**Exercise prompt**
Images do not belong in the copy; retype the rest of the entries below exactly.

========

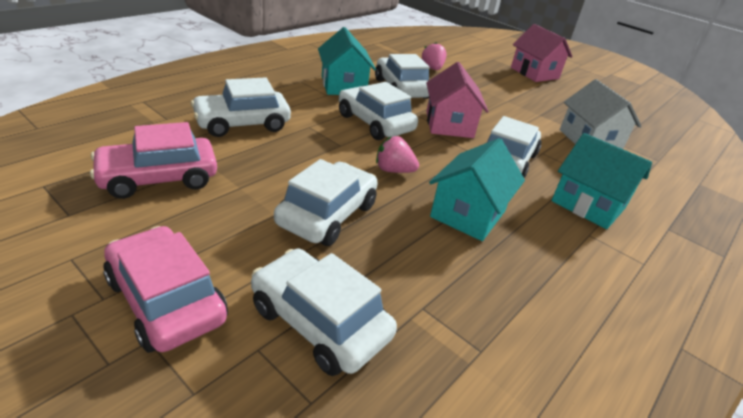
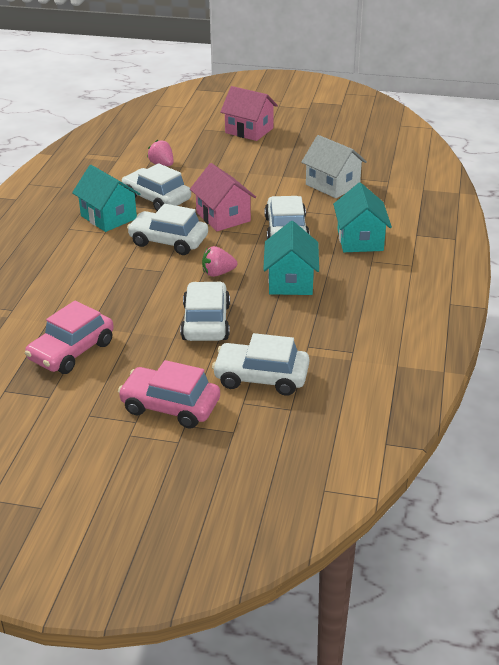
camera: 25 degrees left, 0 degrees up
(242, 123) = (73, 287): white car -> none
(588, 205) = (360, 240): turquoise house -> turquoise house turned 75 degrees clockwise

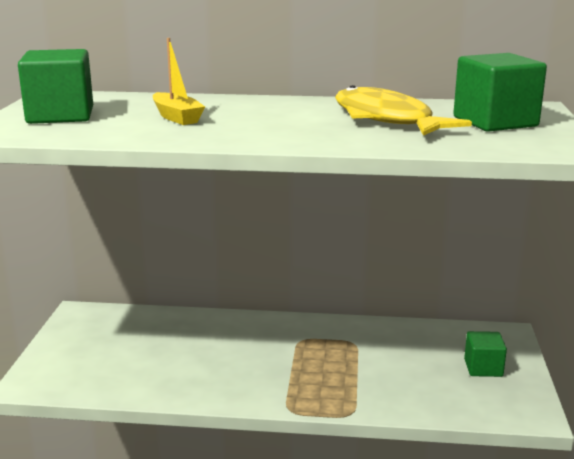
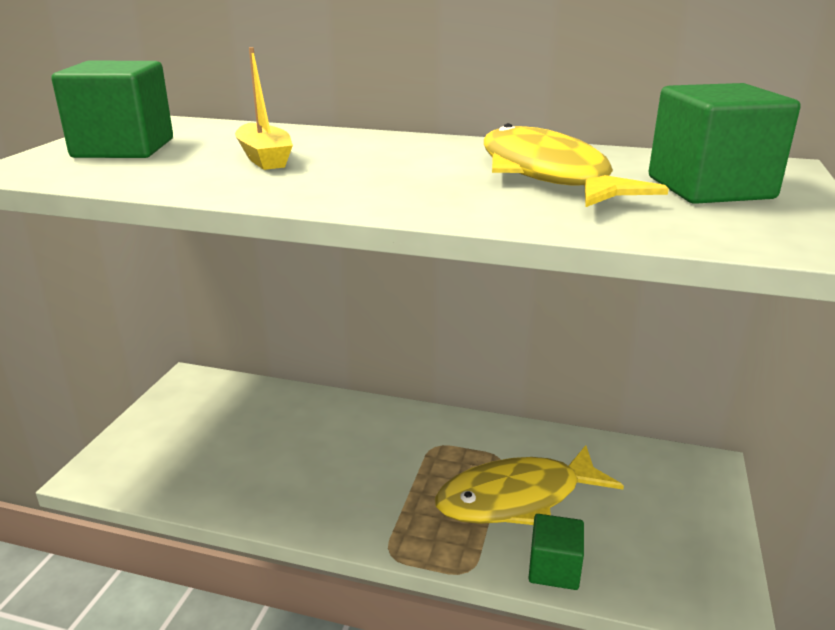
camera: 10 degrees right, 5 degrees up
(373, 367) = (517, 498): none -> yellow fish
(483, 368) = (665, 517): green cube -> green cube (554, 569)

========

**Response to this task**
camera: 25 degrees left, 0 degrees up
(242, 123) = (73, 287): white car -> none
(588, 205) = (360, 240): turquoise house -> turquoise house turned 75 degrees clockwise

camera: 10 degrees right, 5 degrees up
(373, 367) = (517, 498): none -> yellow fish
(483, 368) = (665, 517): green cube -> green cube (554, 569)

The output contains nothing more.